(Before-and-after change data)
= = = = = = =

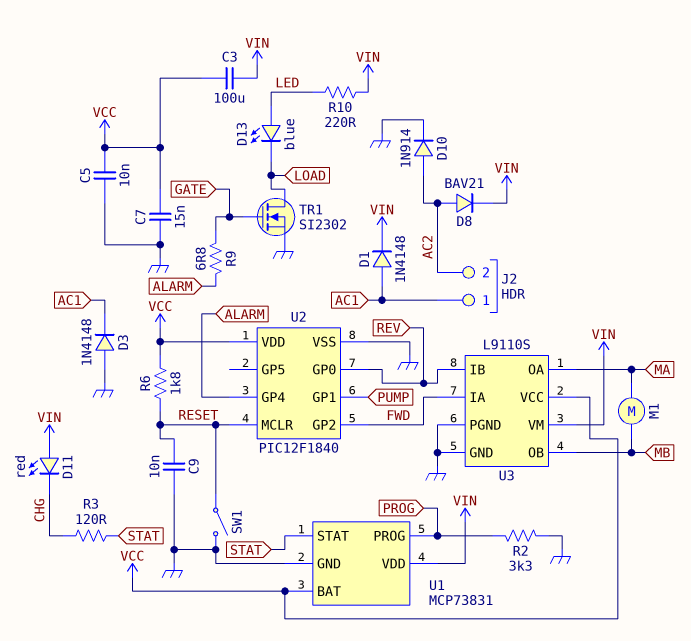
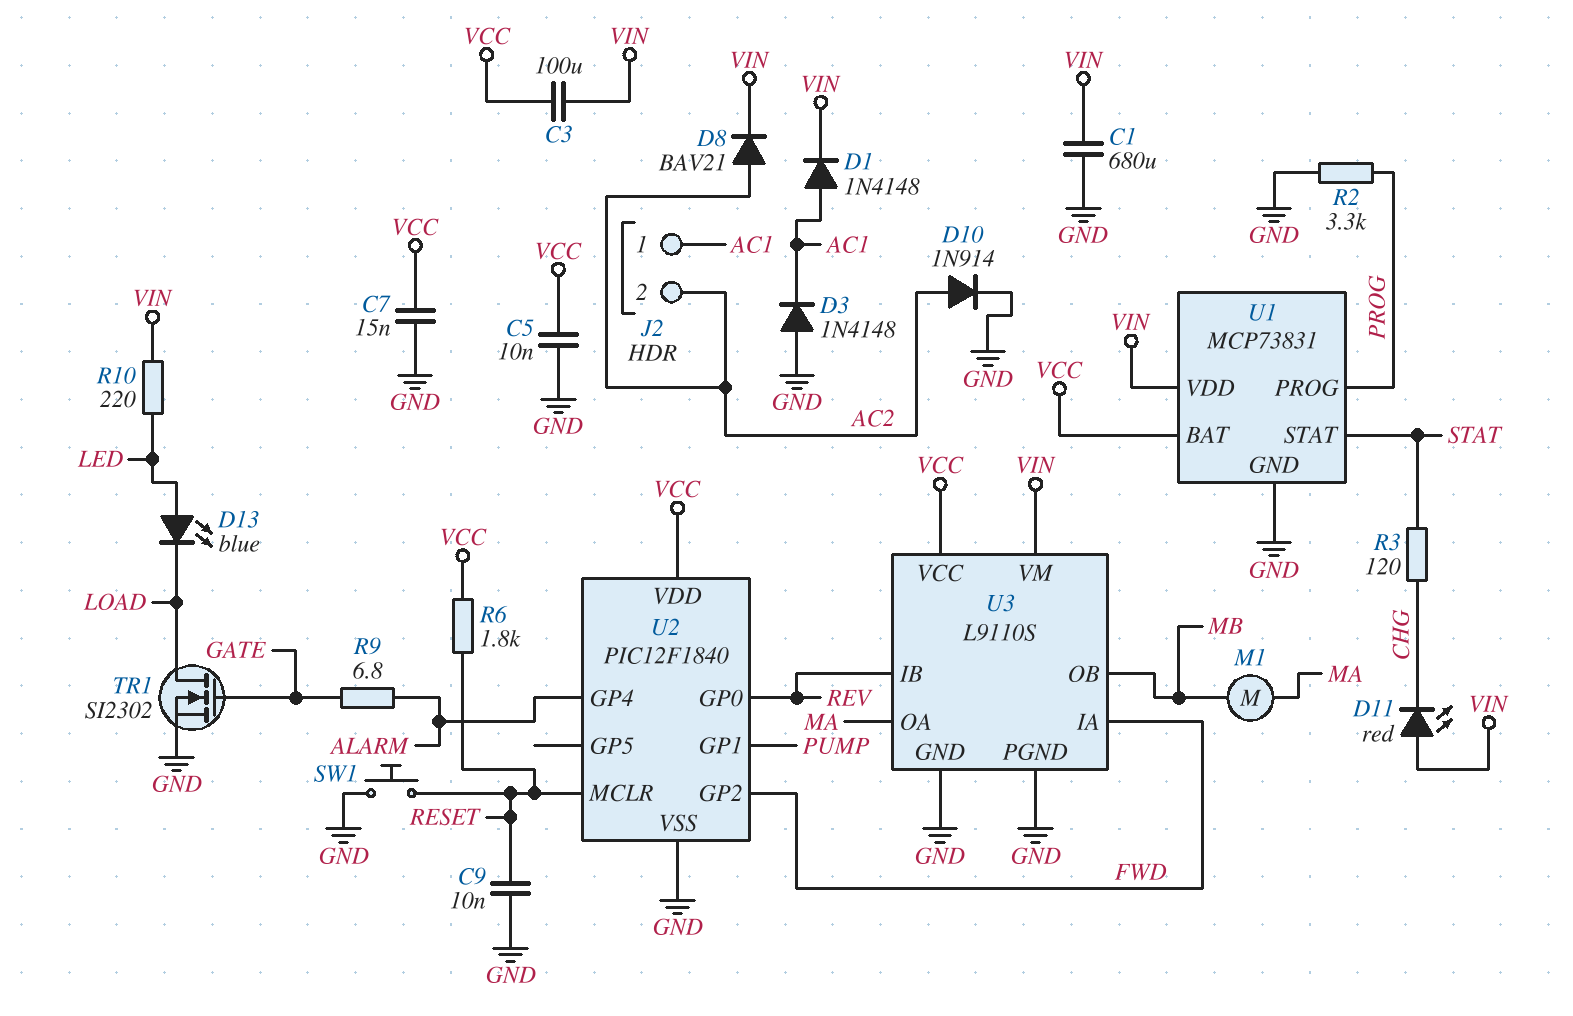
C1: none -> 680uF (GND, VIN)
SW1: switch (GND, RESET) -> button (GND, RESET)

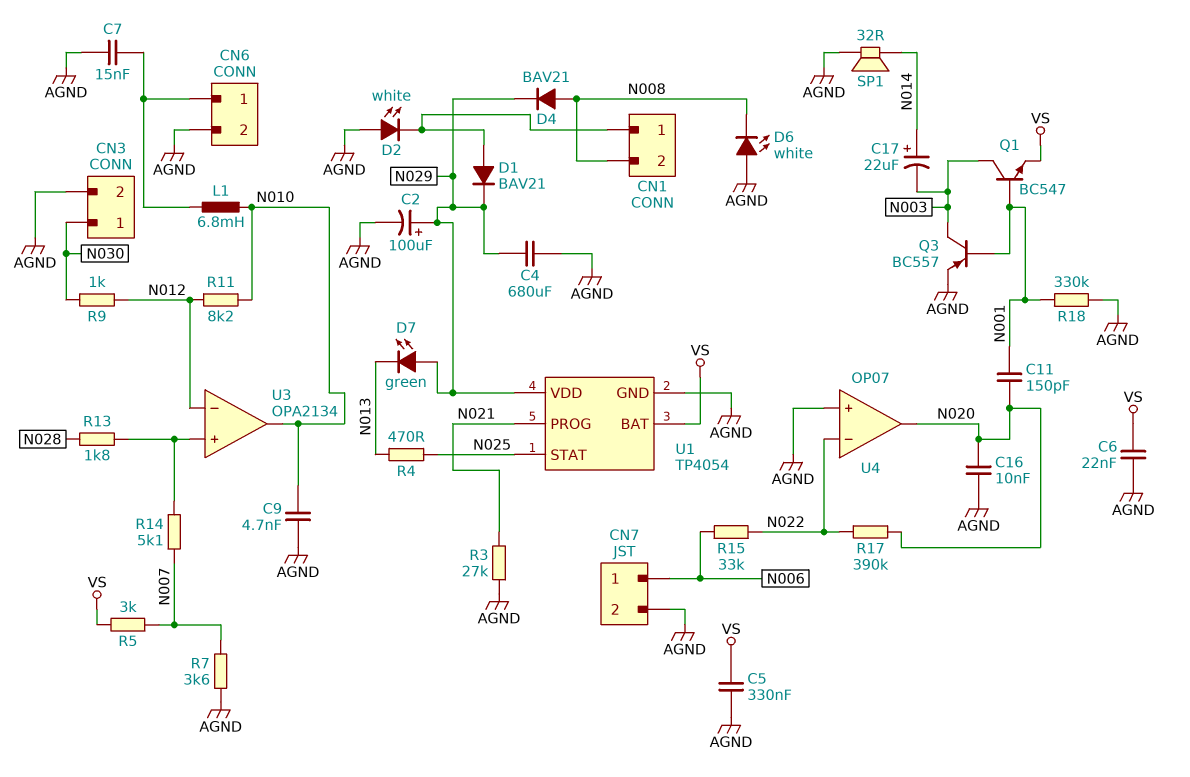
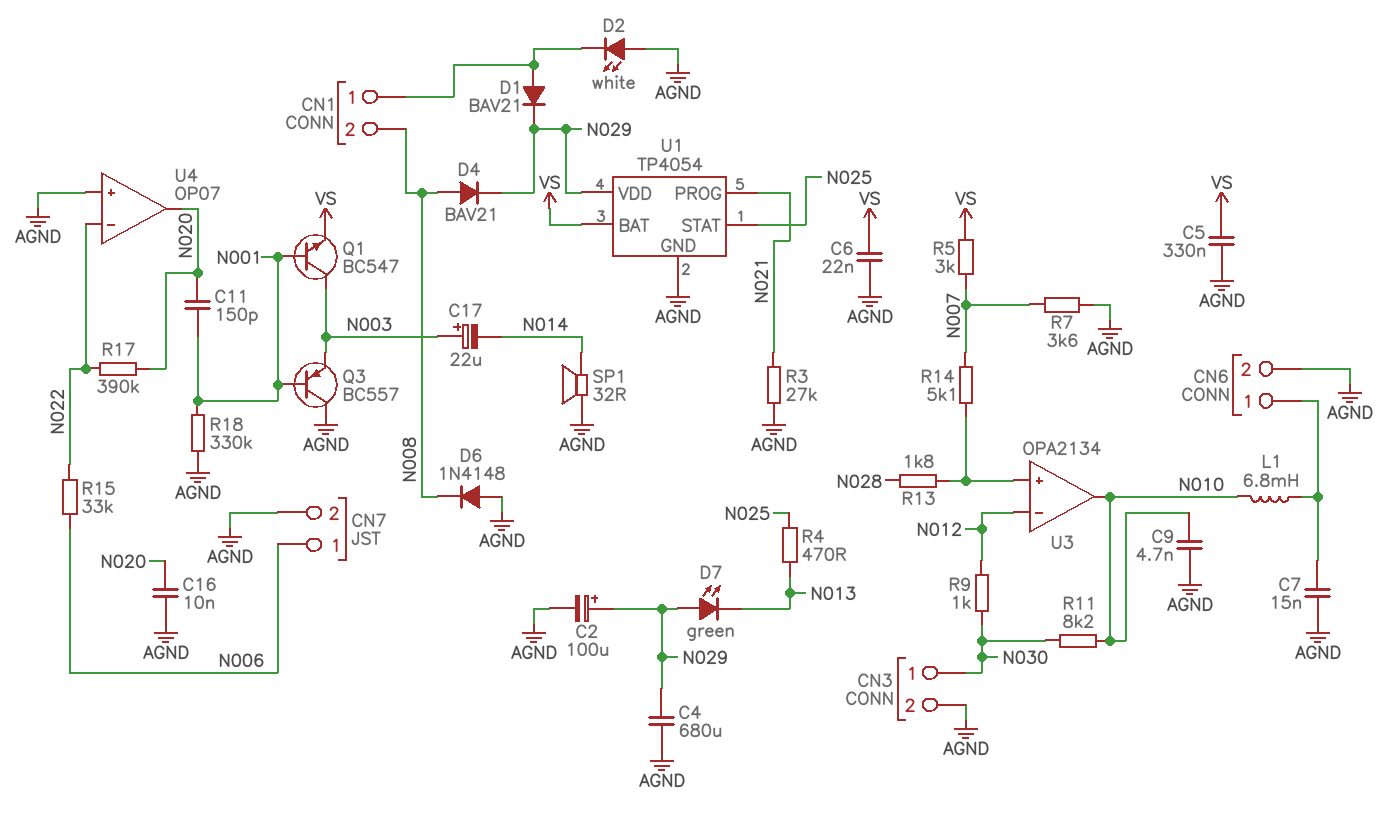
C17: 22uF (plus N014, minus N003) -> 22uF (plus N003, minus N014)
D6: LED white (A AGND, K N008) -> diode 1N4148 (A AGND, K N008)
Q3: PNP BC557 (B N001, C N003, E AGND) -> PNP BC557 (B N001, C AGND, E N003)
R11: 8.2k (N010, N012) -> 8.2k (N010, N030)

= = = = = = =

* _Task goal_: Wherever the string "AGND" appears in a line of the records above, copy that line.

* _Answer space_:
D6: LED white (A AGND, K N008) -> diode 1N4148 (A AGND, K N008)
Q3: PNP BC557 (B N001, C N003, E AGND) -> PNP BC557 (B N001, C AGND, E N003)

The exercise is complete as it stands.